* Task item:
In your output, repeat each entry exactly and include no pictures.

Before and after images:
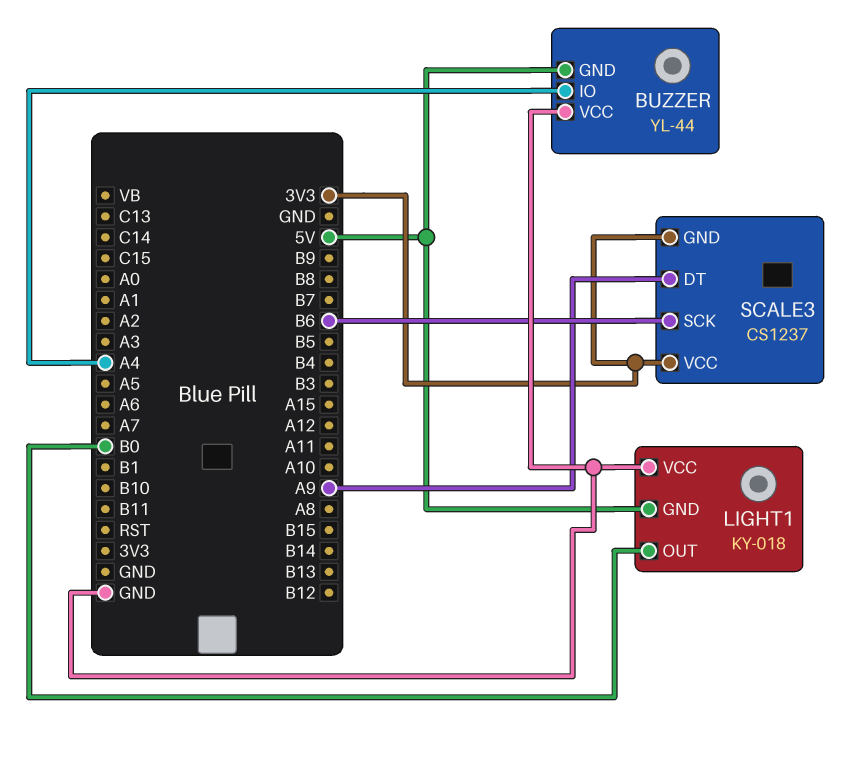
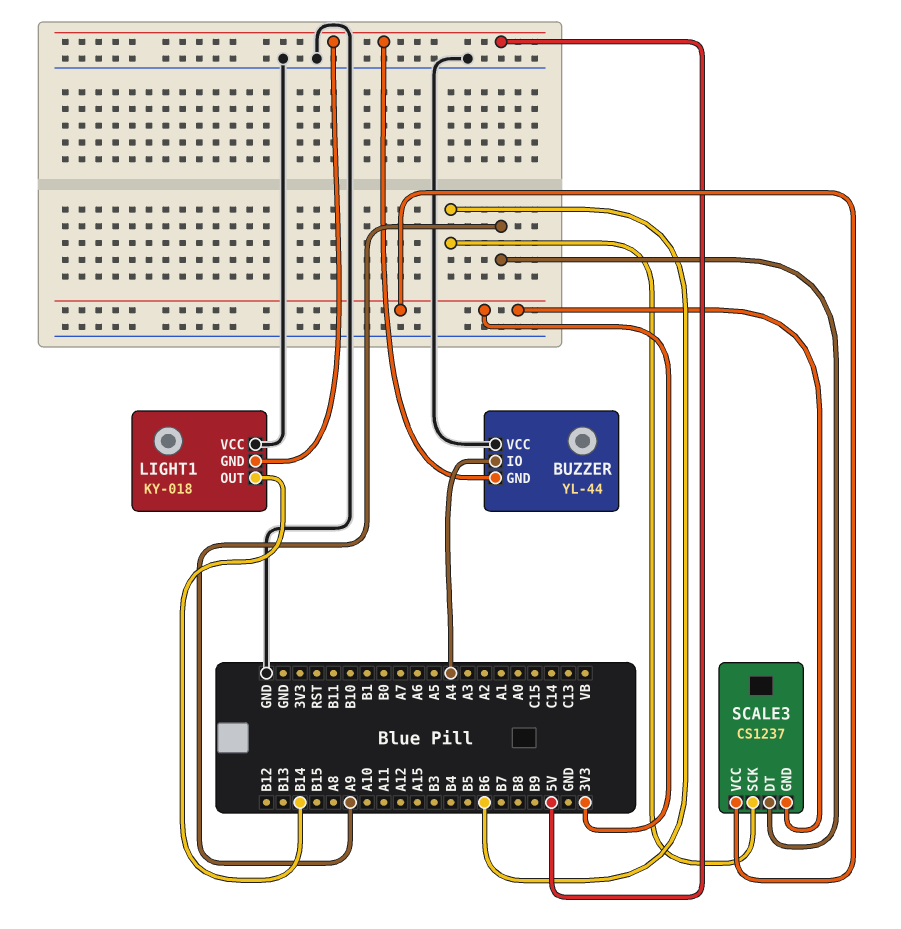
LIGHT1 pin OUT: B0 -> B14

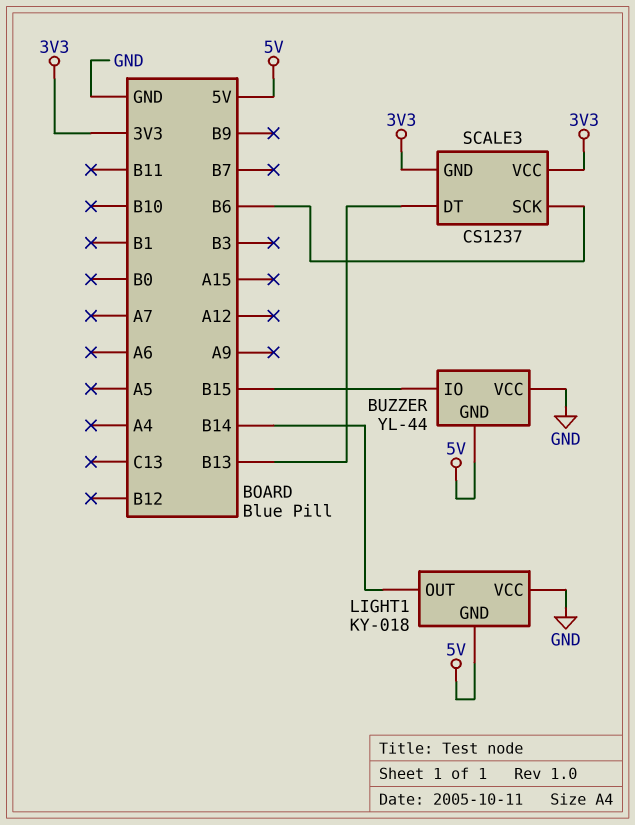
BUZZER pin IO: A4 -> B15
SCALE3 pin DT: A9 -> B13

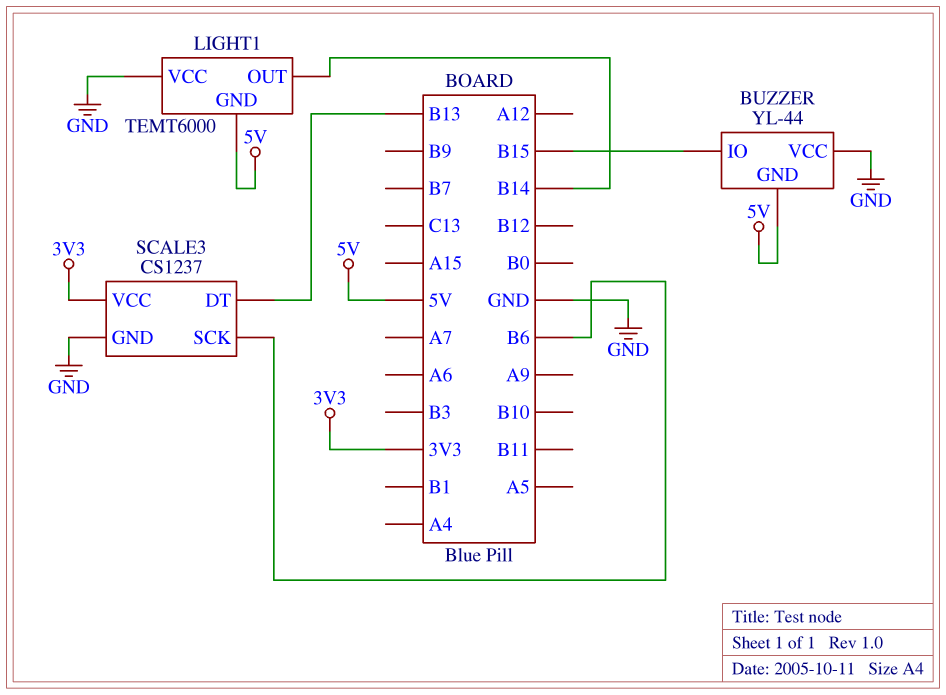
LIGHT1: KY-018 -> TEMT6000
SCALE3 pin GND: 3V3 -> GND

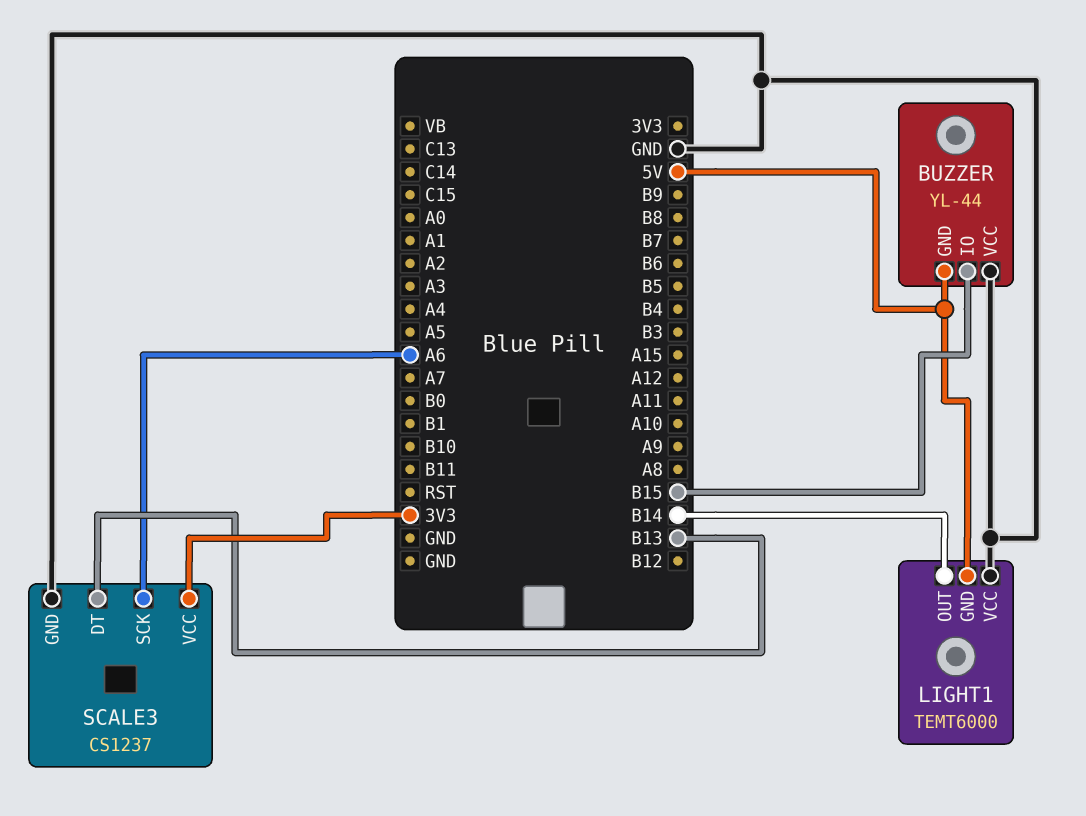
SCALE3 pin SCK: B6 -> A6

* Exercise response:
LIGHT1 pin OUT: B0 -> B14

BUZZER pin IO: A4 -> B15
SCALE3 pin DT: A9 -> B13

LIGHT1: KY-018 -> TEMT6000
SCALE3 pin GND: 3V3 -> GND

SCALE3 pin SCK: B6 -> A6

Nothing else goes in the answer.